BEGIN Data shown

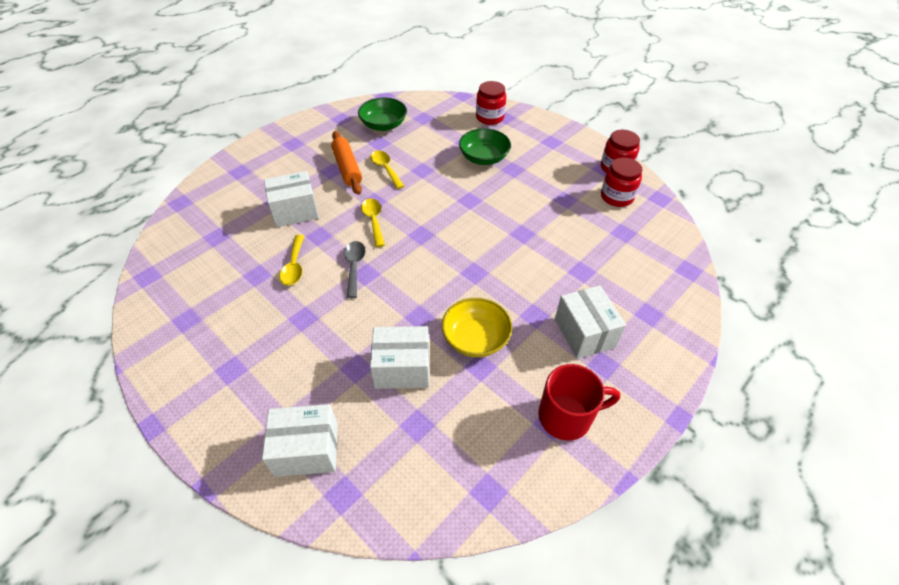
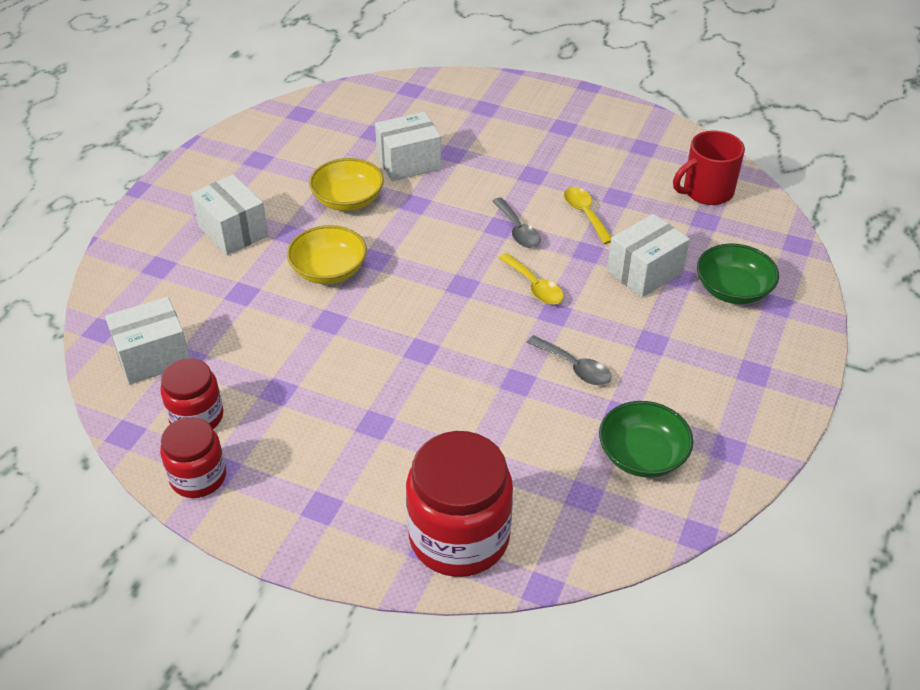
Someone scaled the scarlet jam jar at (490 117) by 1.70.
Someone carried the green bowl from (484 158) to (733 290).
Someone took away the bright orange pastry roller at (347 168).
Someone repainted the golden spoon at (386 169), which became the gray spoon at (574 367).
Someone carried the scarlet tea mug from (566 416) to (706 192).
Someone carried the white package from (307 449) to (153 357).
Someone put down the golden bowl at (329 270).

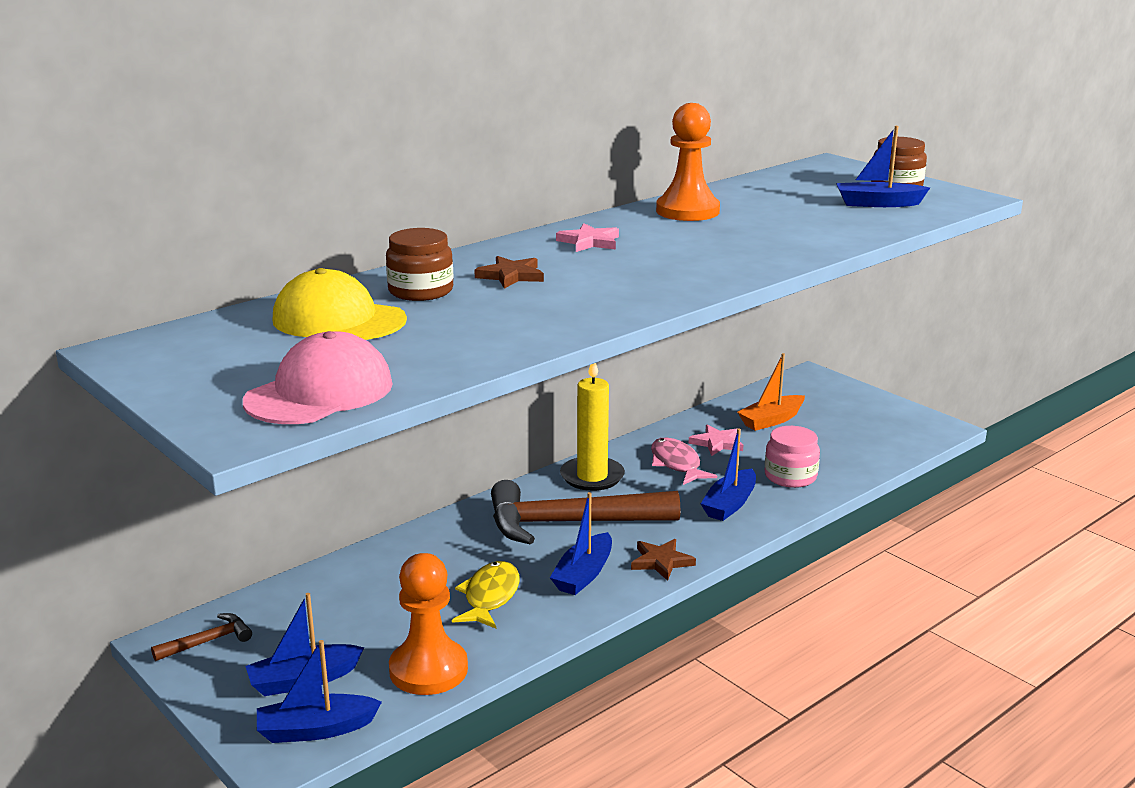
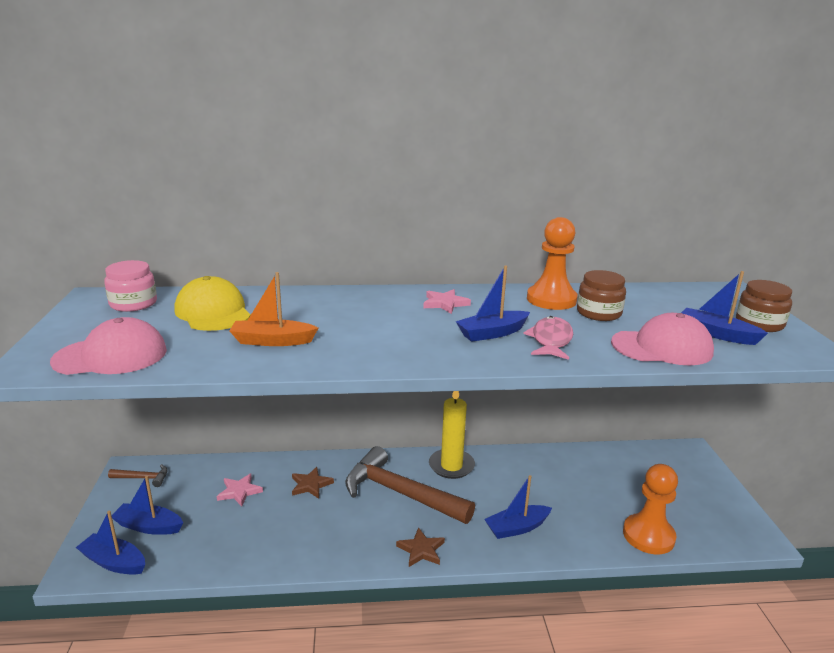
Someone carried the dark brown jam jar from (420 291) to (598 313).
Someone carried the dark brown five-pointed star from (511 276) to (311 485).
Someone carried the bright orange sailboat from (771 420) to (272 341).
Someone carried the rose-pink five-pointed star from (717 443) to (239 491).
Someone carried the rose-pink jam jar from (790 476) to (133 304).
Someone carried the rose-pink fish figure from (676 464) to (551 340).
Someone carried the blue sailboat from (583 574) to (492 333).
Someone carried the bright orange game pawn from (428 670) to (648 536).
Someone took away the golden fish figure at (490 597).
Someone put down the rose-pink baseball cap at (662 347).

END Data shown

**Instructions to follow**
Write out, exactly as they stand, the line with "Someone carried the scarlet" and every line after it through the end of the entries above; omit the pictures.

**Answer to this problem**
Someone carried the scarlet tea mug from (566 416) to (706 192).
Someone carried the white package from (307 449) to (153 357).
Someone put down the golden bowl at (329 270).

Someone carried the dark brown jam jar from (420 291) to (598 313).
Someone carried the dark brown five-pointed star from (511 276) to (311 485).
Someone carried the bright orange sailboat from (771 420) to (272 341).
Someone carried the rose-pink five-pointed star from (717 443) to (239 491).
Someone carried the rose-pink jam jar from (790 476) to (133 304).
Someone carried the rose-pink fish figure from (676 464) to (551 340).
Someone carried the blue sailboat from (583 574) to (492 333).
Someone carried the bright orange game pawn from (428 670) to (648 536).
Someone took away the golden fish figure at (490 597).
Someone put down the rose-pink baseball cap at (662 347).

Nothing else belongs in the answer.